**What is needed**.
Beginning with the line where "brown triangle: moved 1 px left, 2 px down" appears, please restate each line of the records below word for word until the last one, inclusive, and nothing else.

**Dataset extract**.
--------------------------------------------------
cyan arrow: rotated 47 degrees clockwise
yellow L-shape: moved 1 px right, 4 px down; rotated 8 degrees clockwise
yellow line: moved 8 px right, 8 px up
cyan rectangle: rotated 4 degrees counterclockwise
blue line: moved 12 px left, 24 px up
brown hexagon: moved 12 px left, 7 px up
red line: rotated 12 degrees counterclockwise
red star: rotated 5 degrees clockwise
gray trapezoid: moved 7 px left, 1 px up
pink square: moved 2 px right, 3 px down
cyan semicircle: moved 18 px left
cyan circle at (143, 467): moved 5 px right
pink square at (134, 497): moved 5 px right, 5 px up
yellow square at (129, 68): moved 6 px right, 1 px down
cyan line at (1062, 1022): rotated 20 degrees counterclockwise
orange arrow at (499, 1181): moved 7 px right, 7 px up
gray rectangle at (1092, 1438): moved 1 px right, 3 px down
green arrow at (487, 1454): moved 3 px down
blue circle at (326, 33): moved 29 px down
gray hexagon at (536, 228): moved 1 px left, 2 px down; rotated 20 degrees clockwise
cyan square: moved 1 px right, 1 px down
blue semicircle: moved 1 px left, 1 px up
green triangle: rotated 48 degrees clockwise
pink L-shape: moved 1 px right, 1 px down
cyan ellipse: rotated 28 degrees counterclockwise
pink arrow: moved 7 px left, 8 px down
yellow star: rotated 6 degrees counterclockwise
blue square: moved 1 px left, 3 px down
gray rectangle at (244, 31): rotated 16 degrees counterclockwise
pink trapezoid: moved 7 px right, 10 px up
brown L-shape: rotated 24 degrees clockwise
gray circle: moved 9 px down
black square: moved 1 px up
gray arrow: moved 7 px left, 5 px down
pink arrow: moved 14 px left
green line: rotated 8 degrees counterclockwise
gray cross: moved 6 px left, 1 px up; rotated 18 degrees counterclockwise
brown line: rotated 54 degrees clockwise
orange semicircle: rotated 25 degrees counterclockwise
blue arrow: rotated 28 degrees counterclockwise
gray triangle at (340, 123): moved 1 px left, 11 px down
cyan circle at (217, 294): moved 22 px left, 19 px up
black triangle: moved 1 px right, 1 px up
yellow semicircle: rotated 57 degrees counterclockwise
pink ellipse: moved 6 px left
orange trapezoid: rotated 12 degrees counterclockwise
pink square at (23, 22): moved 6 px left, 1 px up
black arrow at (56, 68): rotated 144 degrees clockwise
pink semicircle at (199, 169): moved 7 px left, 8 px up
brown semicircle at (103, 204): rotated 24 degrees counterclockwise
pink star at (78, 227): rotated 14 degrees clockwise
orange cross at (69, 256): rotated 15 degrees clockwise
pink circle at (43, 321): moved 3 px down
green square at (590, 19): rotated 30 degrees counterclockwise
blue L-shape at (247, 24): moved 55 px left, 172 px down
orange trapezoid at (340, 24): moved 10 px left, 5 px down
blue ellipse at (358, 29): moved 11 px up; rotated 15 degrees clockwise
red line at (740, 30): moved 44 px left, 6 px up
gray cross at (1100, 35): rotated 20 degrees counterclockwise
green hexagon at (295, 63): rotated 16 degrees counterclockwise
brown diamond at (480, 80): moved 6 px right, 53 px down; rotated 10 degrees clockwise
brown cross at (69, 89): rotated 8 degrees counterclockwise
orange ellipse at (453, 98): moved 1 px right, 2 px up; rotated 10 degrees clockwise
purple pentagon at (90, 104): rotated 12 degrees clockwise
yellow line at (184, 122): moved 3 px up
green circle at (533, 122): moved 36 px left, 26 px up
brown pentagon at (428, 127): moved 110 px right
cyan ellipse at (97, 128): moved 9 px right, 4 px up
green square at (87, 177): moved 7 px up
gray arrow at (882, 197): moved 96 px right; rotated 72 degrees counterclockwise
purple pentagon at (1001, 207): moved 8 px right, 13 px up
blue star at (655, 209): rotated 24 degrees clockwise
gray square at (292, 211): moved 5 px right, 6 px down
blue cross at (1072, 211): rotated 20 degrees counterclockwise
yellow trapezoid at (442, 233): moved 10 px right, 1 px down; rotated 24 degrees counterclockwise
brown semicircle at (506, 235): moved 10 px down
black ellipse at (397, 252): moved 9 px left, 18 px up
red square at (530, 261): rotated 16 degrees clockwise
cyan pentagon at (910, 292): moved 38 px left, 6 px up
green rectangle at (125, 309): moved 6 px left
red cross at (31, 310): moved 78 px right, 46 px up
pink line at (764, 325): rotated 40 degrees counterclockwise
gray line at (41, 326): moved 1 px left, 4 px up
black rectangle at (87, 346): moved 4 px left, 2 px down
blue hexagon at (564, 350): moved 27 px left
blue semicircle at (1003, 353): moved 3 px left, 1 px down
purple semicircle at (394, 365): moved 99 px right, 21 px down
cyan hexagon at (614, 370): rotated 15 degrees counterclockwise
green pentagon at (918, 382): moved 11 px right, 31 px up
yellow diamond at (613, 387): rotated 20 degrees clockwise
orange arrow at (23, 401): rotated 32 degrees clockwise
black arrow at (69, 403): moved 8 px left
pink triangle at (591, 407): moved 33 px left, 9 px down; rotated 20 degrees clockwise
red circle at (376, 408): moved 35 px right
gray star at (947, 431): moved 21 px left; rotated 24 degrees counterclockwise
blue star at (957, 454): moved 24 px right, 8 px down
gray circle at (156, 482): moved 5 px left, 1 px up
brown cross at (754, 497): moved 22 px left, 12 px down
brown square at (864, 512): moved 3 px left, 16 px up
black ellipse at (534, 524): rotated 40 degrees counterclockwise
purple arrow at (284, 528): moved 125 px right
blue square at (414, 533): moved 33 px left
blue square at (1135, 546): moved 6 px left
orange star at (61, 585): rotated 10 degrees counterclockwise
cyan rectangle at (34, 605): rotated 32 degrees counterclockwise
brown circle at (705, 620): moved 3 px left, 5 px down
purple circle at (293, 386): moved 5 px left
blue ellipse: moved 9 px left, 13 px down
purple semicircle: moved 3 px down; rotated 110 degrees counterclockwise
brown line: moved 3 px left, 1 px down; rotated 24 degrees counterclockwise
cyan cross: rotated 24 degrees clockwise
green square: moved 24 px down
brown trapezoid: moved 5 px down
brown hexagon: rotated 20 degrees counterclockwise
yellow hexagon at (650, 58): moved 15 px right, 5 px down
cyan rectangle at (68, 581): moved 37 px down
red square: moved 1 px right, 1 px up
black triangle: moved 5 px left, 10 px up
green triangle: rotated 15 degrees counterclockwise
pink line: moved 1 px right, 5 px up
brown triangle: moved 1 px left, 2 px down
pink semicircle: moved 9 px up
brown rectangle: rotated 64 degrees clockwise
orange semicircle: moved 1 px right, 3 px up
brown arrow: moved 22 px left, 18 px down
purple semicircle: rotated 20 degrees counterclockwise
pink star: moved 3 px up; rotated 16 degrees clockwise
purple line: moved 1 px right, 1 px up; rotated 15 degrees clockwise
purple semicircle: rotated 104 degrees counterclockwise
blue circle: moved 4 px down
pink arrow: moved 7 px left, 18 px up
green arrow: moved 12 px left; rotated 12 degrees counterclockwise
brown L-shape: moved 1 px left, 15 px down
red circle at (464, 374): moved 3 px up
--------------------------------------------------
**Answer section**.
brown triangle: moved 1 px left, 2 px down
pink semicircle: moved 9 px up
brown rectangle: rotated 64 degrees clockwise
orange semicircle: moved 1 px right, 3 px up
brown arrow: moved 22 px left, 18 px down
purple semicircle: rotated 20 degrees counterclockwise
pink star: moved 3 px up; rotated 16 degrees clockwise
purple line: moved 1 px right, 1 px up; rotated 15 degrees clockwise
purple semicircle: rotated 104 degrees counterclockwise
blue circle: moved 4 px down
pink arrow: moved 7 px left, 18 px up
green arrow: moved 12 px left; rotated 12 degrees counterclockwise
brown L-shape: moved 1 px left, 15 px down
red circle at (464, 374): moved 3 px up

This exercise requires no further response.